WORK INSTRUCTIONS. From the line with "none -> tan brick H4:H6 level 1" to the line with "tan round brick", output every line below exactly, both ends included. Skip the pictures.

DATA.
-- -- --
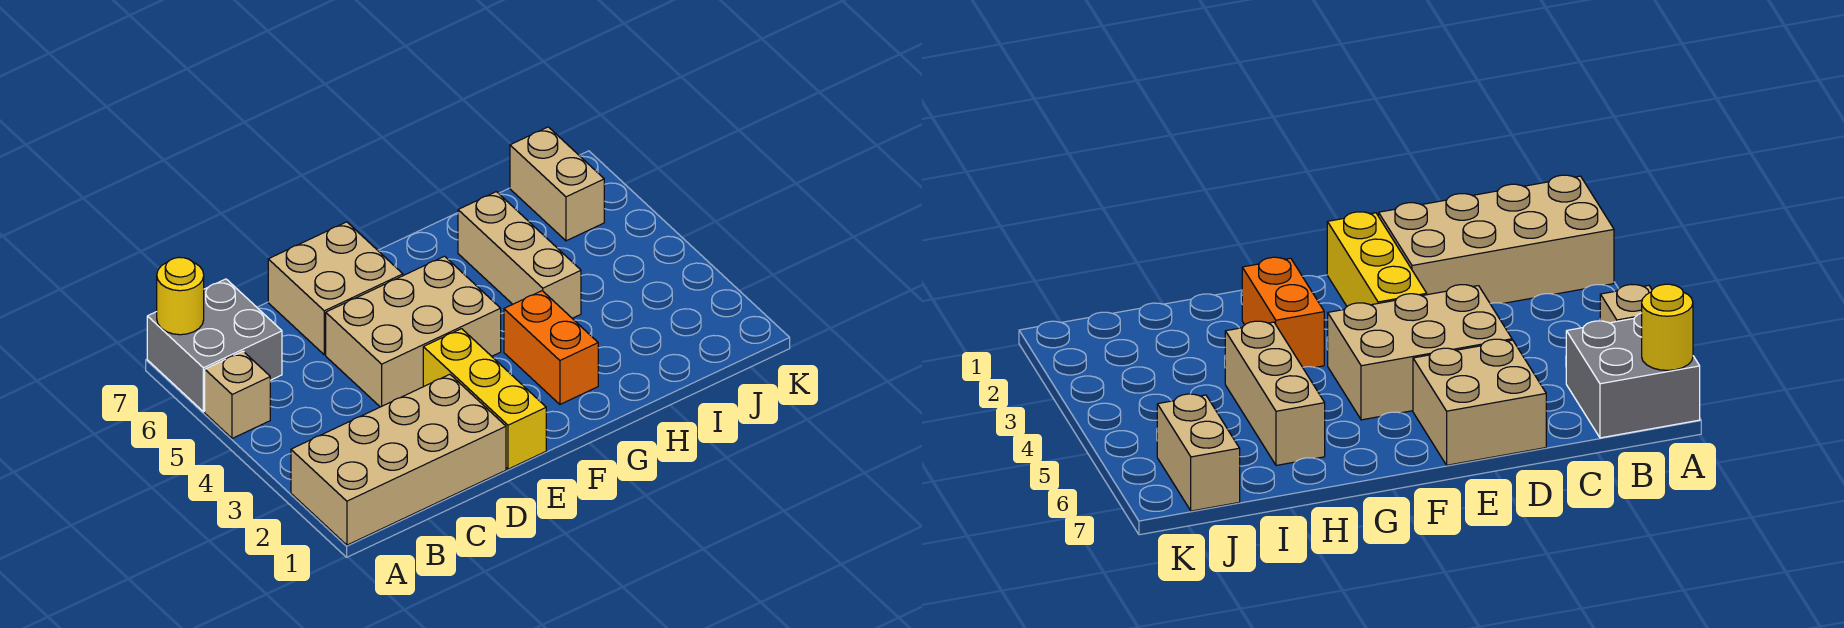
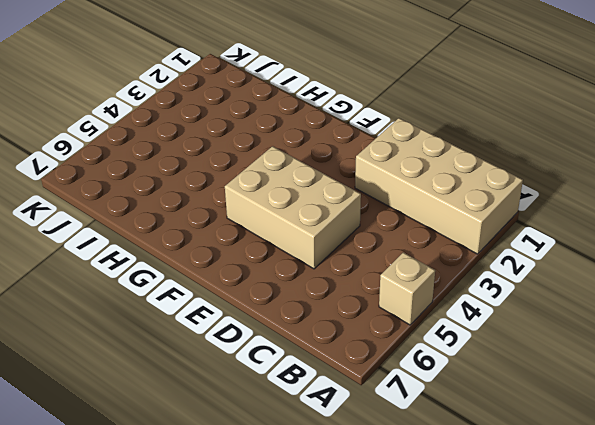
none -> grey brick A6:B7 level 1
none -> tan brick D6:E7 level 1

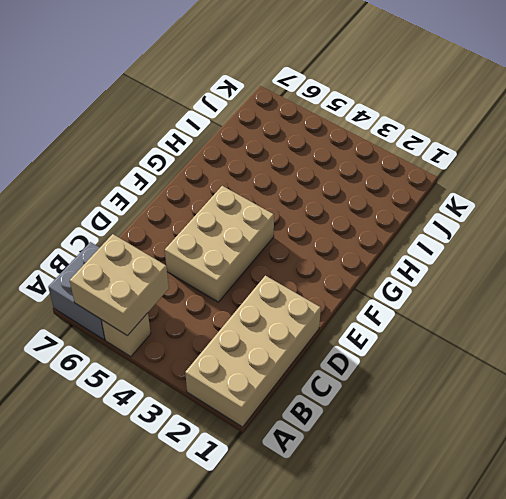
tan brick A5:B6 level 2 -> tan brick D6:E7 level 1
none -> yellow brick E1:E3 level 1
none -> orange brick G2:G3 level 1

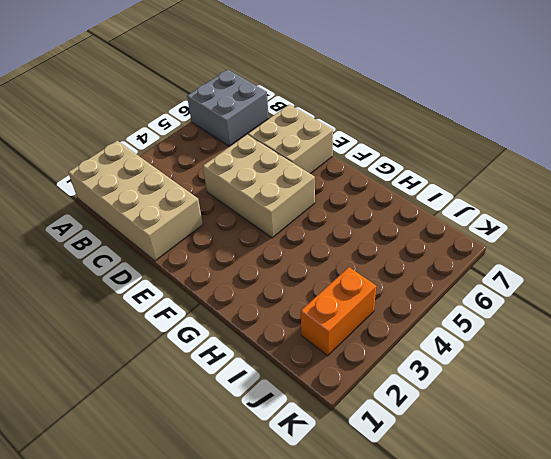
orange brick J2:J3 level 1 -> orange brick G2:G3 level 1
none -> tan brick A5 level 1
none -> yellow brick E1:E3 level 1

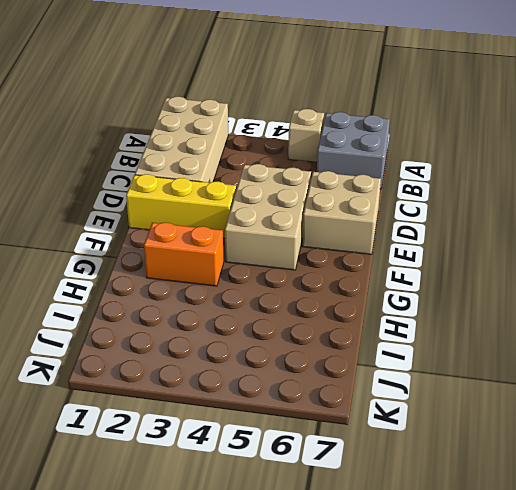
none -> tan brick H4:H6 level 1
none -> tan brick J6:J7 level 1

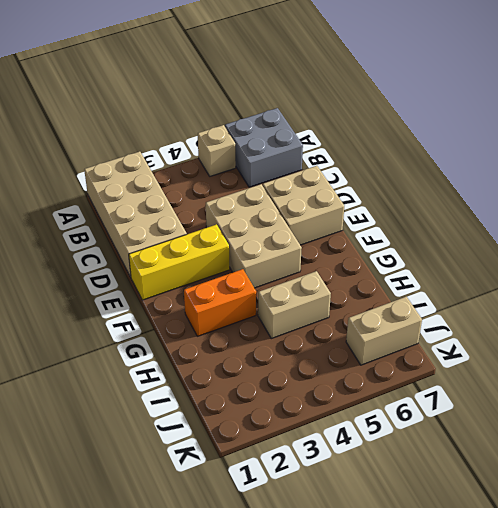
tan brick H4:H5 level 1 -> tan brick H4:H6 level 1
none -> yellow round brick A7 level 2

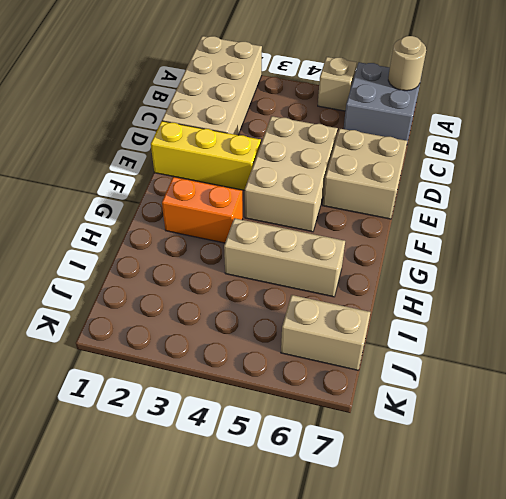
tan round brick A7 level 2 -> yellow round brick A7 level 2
-- -- --
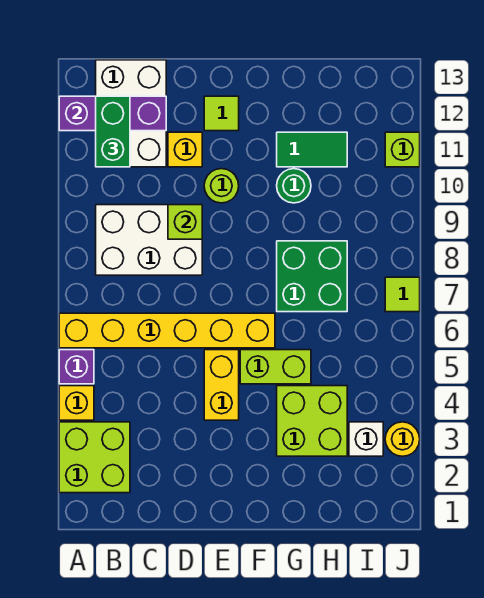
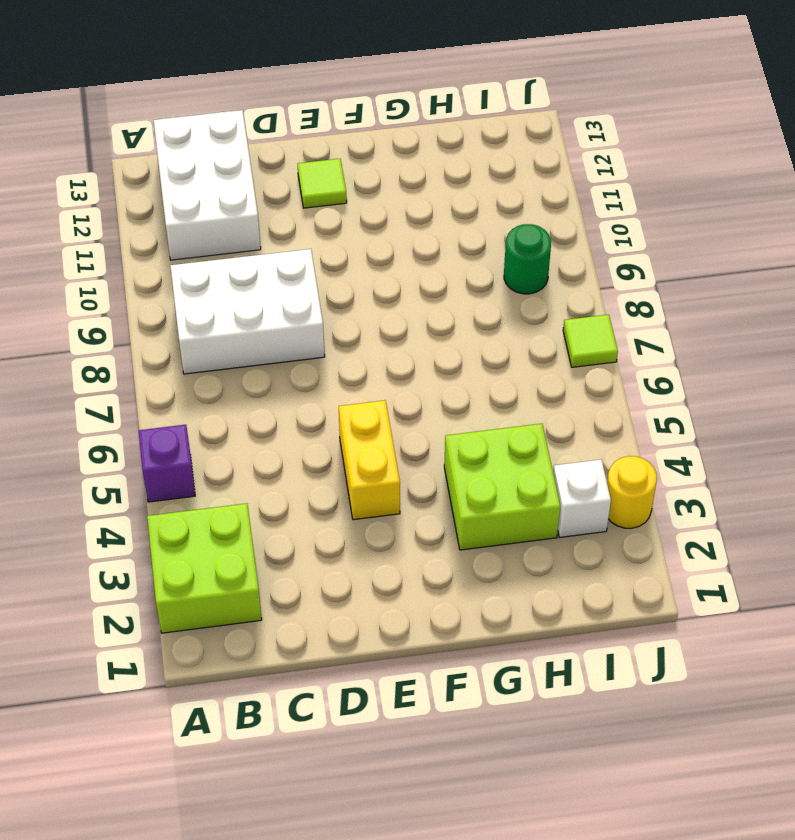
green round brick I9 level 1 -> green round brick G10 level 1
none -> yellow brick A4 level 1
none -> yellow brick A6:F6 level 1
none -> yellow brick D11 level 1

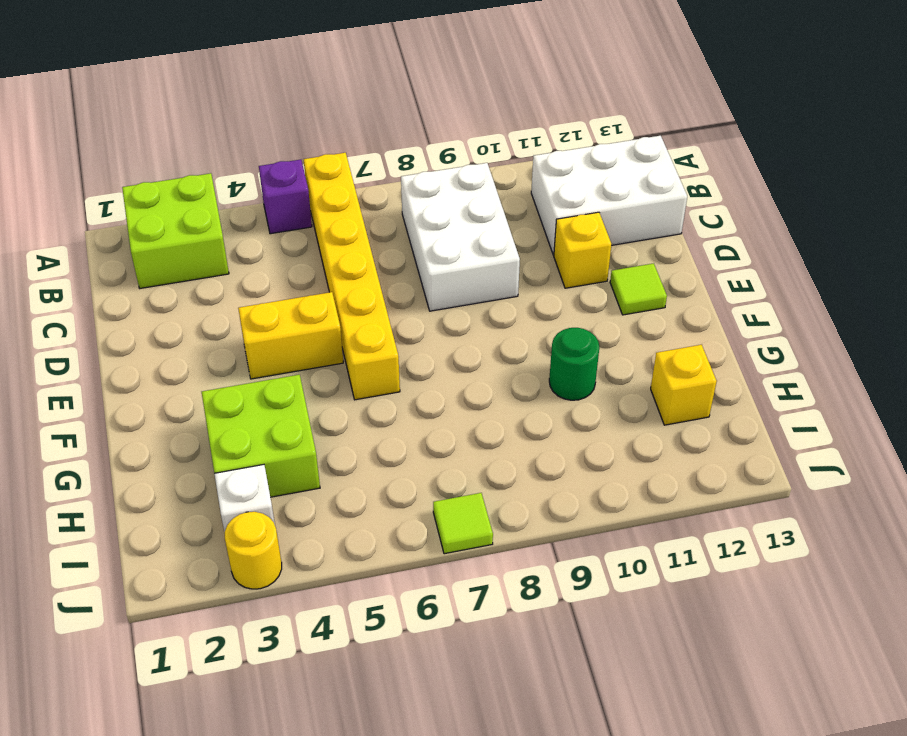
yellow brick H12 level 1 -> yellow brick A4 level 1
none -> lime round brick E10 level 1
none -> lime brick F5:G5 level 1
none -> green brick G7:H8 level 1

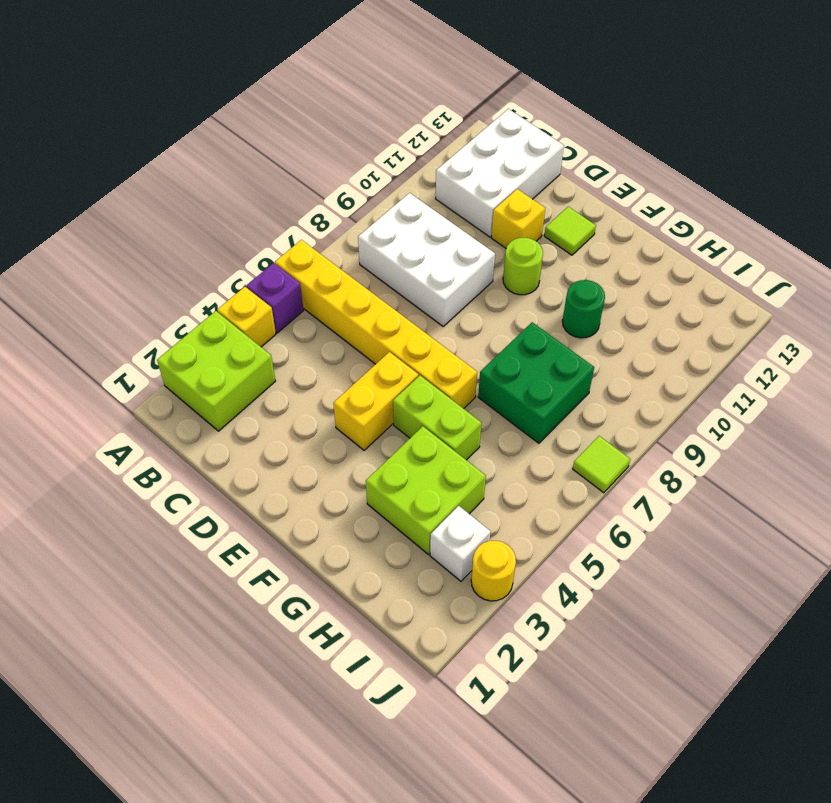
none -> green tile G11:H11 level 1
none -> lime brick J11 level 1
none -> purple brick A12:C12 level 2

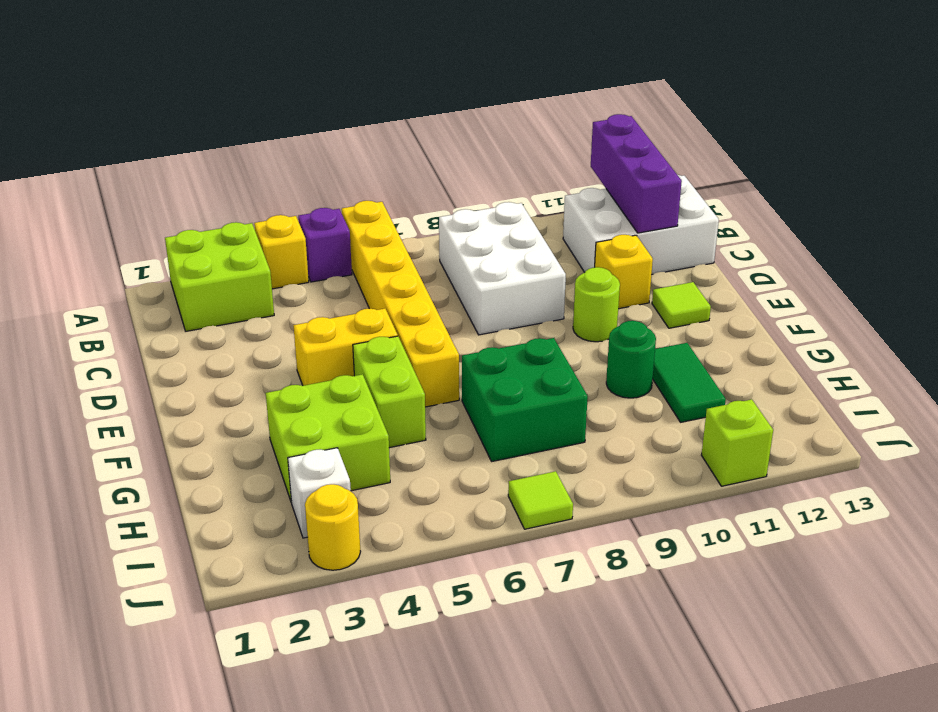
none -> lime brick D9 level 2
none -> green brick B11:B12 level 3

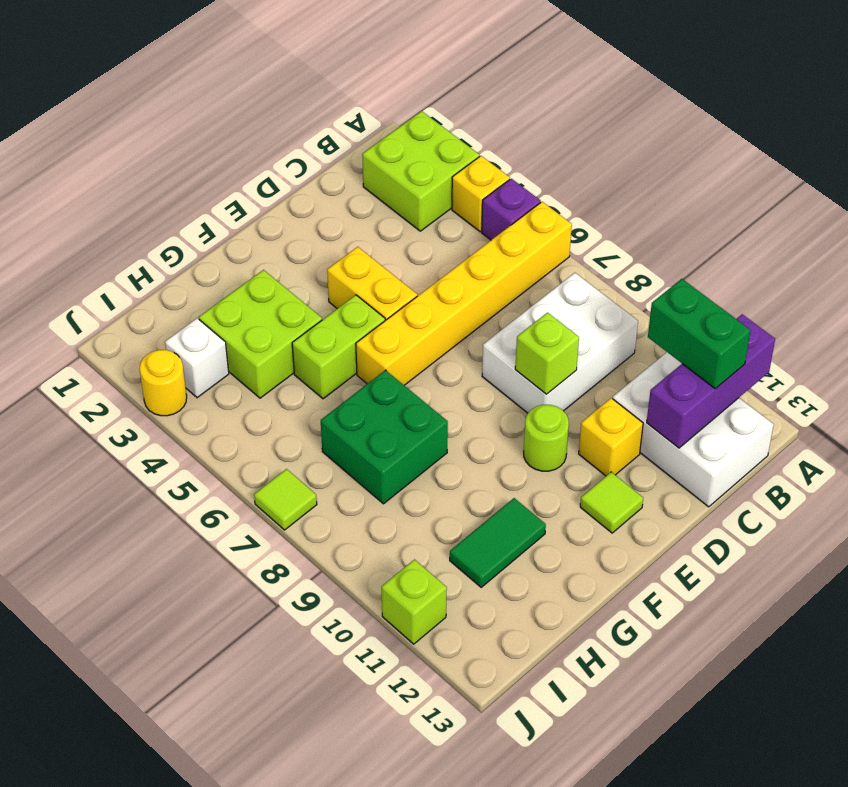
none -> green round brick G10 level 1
-- -- --
SOLUTION FOR THIS EXERCISE.
none -> tan brick H4:H6 level 1
none -> tan brick J6:J7 level 1

tan brick H4:H5 level 1 -> tan brick H4:H6 level 1
none -> yellow round brick A7 level 2

tan round brick A7 level 2 -> yellow round brick A7 level 2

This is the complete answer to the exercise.